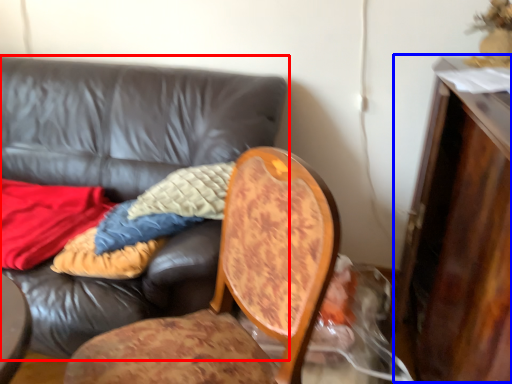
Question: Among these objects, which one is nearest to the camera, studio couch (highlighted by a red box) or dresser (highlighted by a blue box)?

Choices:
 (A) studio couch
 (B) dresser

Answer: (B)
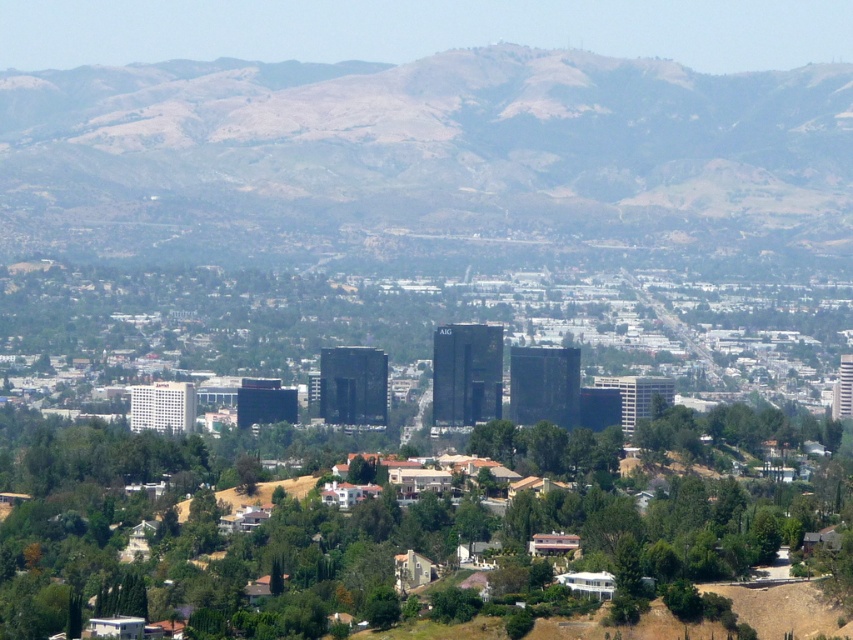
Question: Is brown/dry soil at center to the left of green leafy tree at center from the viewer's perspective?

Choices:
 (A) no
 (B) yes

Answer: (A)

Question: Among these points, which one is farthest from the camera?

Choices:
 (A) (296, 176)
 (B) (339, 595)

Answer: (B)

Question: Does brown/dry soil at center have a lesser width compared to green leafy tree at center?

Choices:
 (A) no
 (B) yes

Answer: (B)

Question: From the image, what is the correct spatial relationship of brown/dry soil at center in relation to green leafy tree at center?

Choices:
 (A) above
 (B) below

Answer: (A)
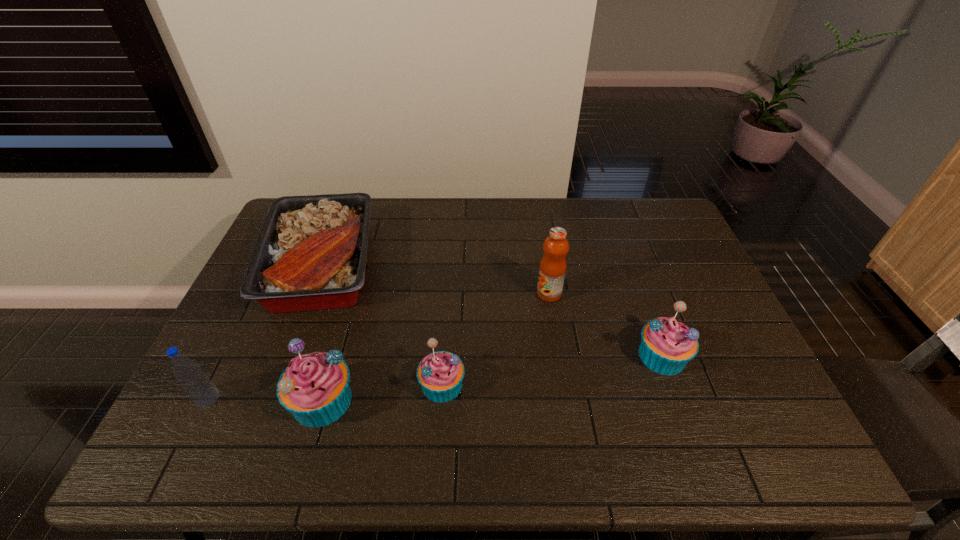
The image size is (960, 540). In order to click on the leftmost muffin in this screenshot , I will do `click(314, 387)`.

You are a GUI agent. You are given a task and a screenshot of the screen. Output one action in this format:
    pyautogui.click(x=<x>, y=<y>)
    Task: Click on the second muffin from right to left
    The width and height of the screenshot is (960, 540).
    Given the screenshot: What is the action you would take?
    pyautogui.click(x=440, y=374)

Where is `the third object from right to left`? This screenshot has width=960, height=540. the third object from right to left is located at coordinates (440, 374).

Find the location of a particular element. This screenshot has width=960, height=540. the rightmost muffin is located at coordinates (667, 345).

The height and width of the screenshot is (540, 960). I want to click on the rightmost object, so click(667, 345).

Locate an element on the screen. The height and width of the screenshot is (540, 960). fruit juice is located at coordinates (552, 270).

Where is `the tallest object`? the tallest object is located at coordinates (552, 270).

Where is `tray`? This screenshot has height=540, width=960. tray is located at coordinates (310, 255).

• • •

Task details - Reproduce the text of all the records above verbatim, omitting the pictures.

Result of the task -
Question: Among these objects, which one is nearest to the camera, studio couch (highlighted by a red box) or dresser (highlighted by a blue box)?

Choices:
 (A) studio couch
 (B) dresser

Answer: (B)
Question: Is brown/dry soil at center to the left of green leafy tree at center from the viewer's perspective?

Choices:
 (A) no
 (B) yes

Answer: (A)

Question: Among these points, which one is farthest from the camera?

Choices:
 (A) (296, 176)
 (B) (339, 595)

Answer: (B)

Question: Does brown/dry soil at center have a lesser width compared to green leafy tree at center?

Choices:
 (A) no
 (B) yes

Answer: (B)

Question: From the image, what is the correct spatial relationship of brown/dry soil at center in relation to green leafy tree at center?

Choices:
 (A) above
 (B) below

Answer: (A)
The image size is (960, 540). In order to click on the leftmost muffin in this screenshot , I will do `click(314, 387)`.

You are a GUI agent. You are given a task and a screenshot of the screen. Output one action in this format:
    pyautogui.click(x=<x>, y=<y>)
    Task: Click on the second muffin from right to left
    The width and height of the screenshot is (960, 540).
    Given the screenshot: What is the action you would take?
    pyautogui.click(x=440, y=374)

Where is `the third object from right to left`? This screenshot has width=960, height=540. the third object from right to left is located at coordinates (440, 374).

Find the location of a particular element. This screenshot has width=960, height=540. the rightmost muffin is located at coordinates (667, 345).

The height and width of the screenshot is (540, 960). I want to click on the rightmost object, so click(667, 345).

Locate an element on the screen. The height and width of the screenshot is (540, 960). fruit juice is located at coordinates (552, 270).

Where is `the tallest object`? the tallest object is located at coordinates (552, 270).

Where is `tray`? This screenshot has height=540, width=960. tray is located at coordinates (310, 255).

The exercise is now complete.